> **To do**
Please pull out every line from the records below that names a clock and its time change, reproducing each one character for character. Leave the pictures out of your answer.

□ □ □

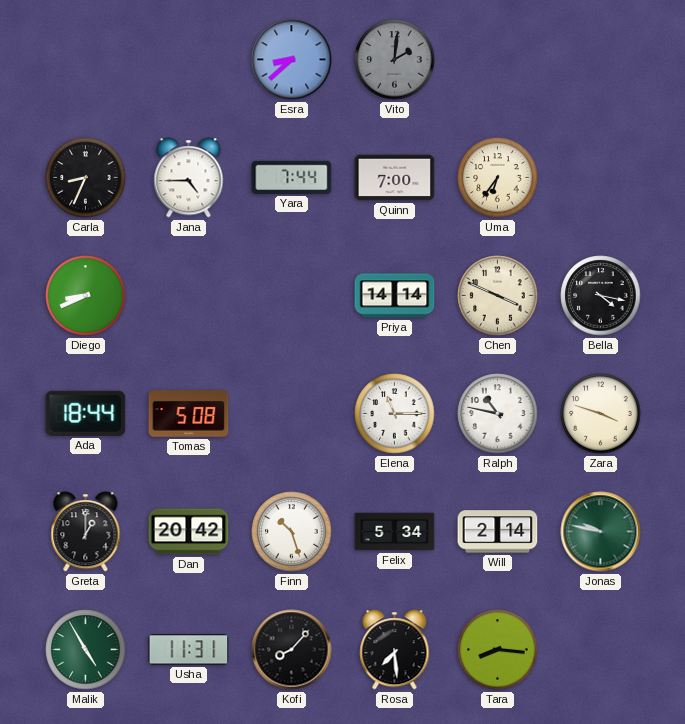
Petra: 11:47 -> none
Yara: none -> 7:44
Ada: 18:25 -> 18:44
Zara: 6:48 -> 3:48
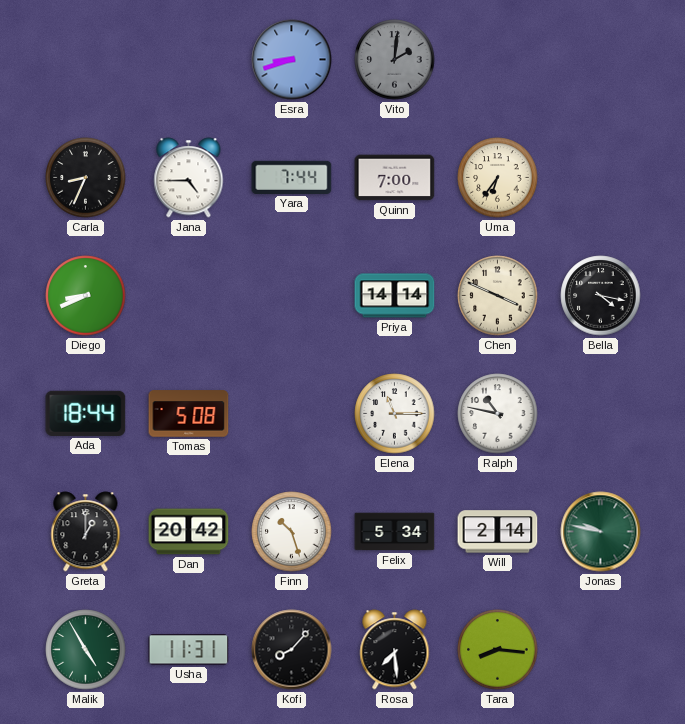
Esra: 8:38 -> 8:42
Zara: 3:48 -> none
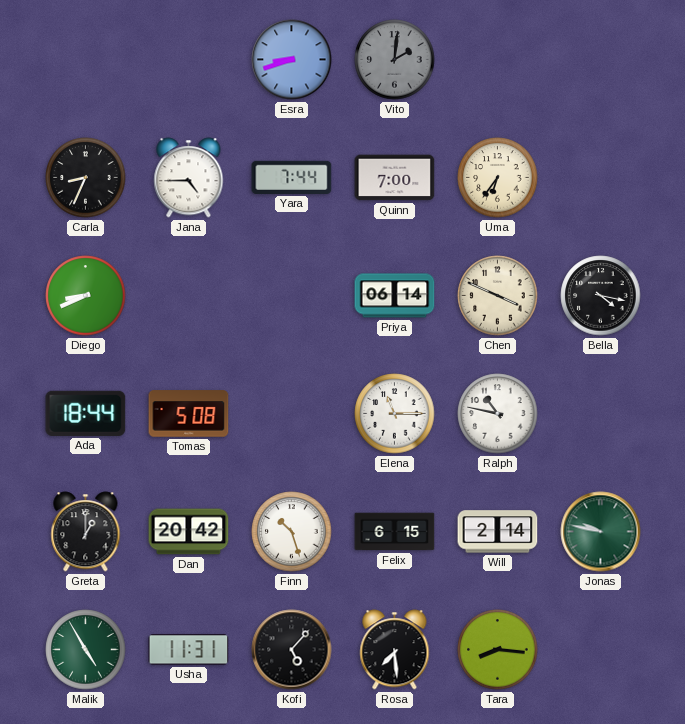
Priya: 14:14 -> 06:14
Felix: 5:34 -> 6:15
Kofi: 8:07 -> 5:07
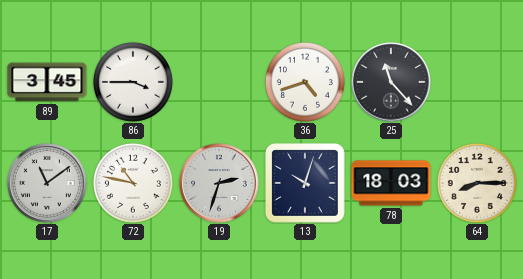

□ □ □

> **Output below**
Petra: 11:47 -> none
Yara: none -> 7:44
Ada: 18:25 -> 18:44
Zara: 6:48 -> 3:48
Esra: 8:38 -> 8:42
Zara: 3:48 -> none
Priya: 14:14 -> 06:14
Felix: 5:34 -> 6:15
Kofi: 8:07 -> 5:07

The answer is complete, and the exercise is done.